[[ EXERCISE MATERIALS open ]]
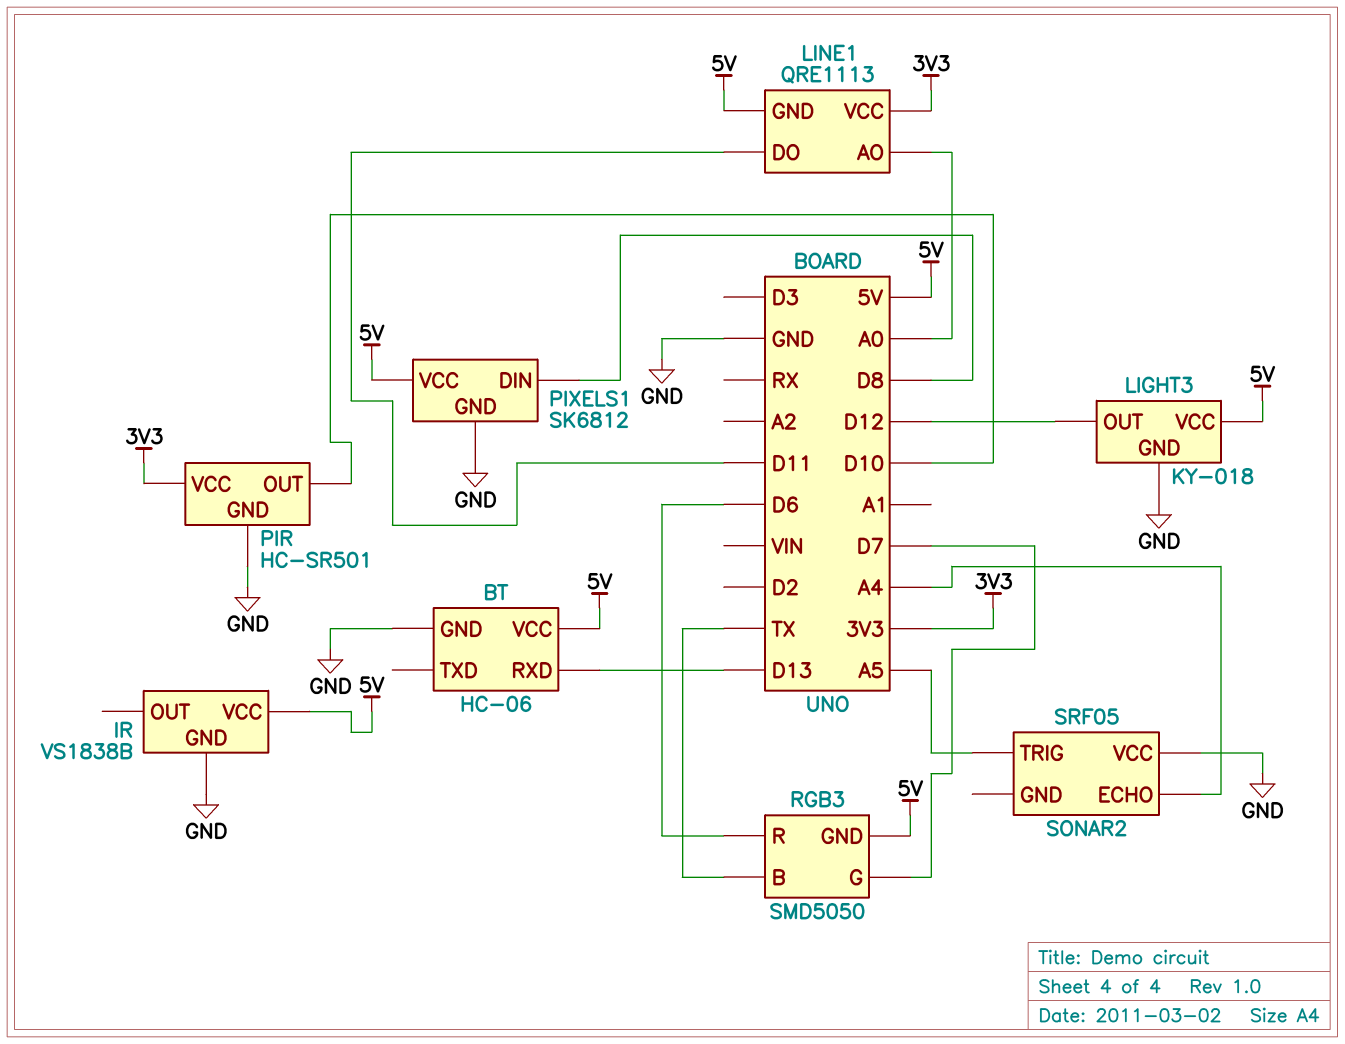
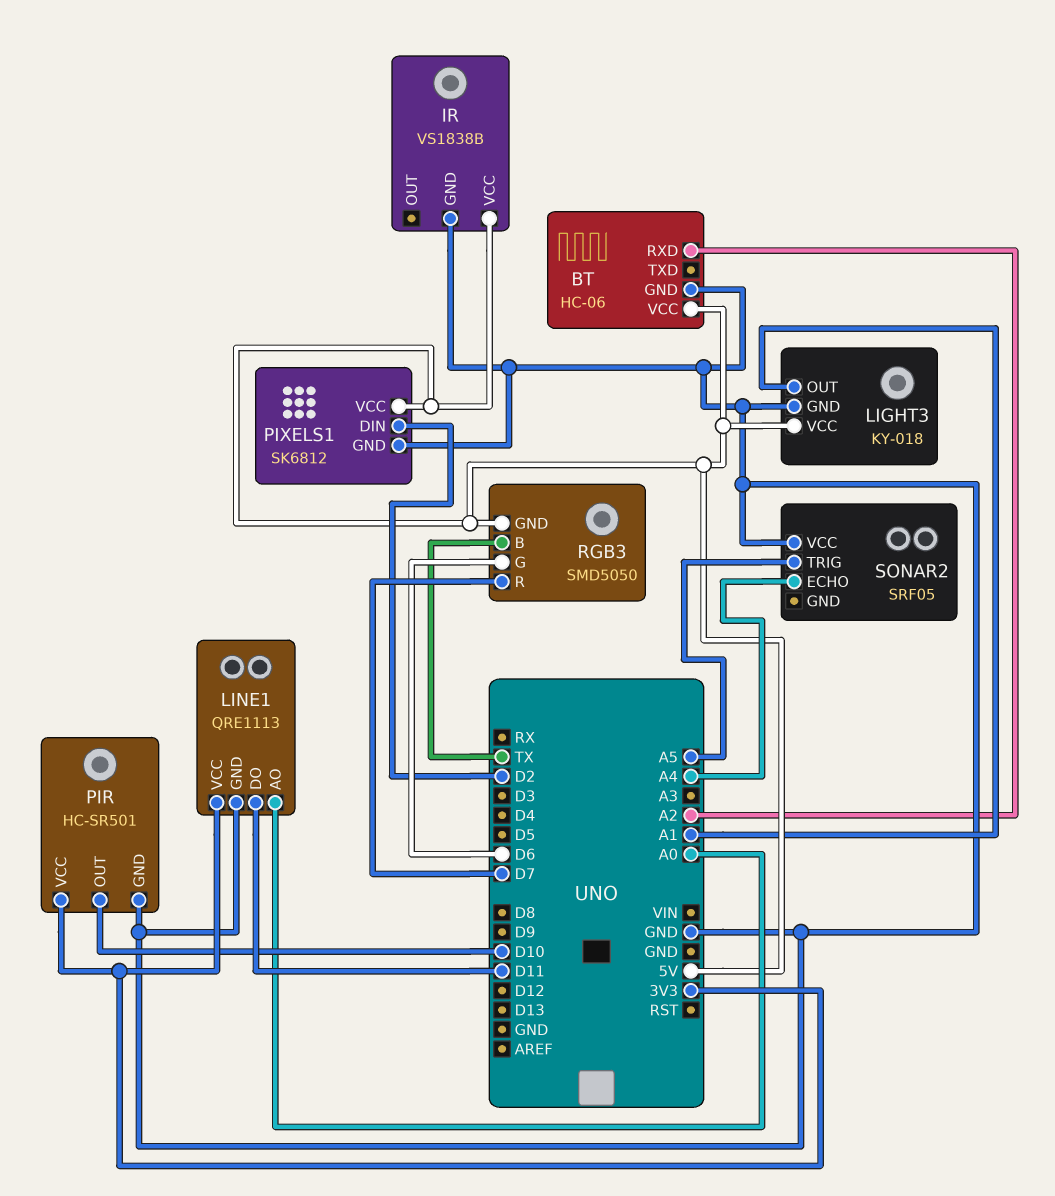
BT pin RXD: D13 -> A2
LIGHT3 pin OUT: D12 -> A1
LINE1 pin GND: 5V -> GND
PIXELS1 pin DIN: D8 -> D2
RGB3 pin G: D7 -> D6
RGB3 pin R: D6 -> D7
[[ EXERCISE MATERIALS closed ]]
### WHAT TO PRODUCE
Since only the text is wanted, repeat all the records above exactly and omit the pictures.

### RESPONSE BELOW
BT pin RXD: D13 -> A2
LIGHT3 pin OUT: D12 -> A1
LINE1 pin GND: 5V -> GND
PIXELS1 pin DIN: D8 -> D2
RGB3 pin G: D7 -> D6
RGB3 pin R: D6 -> D7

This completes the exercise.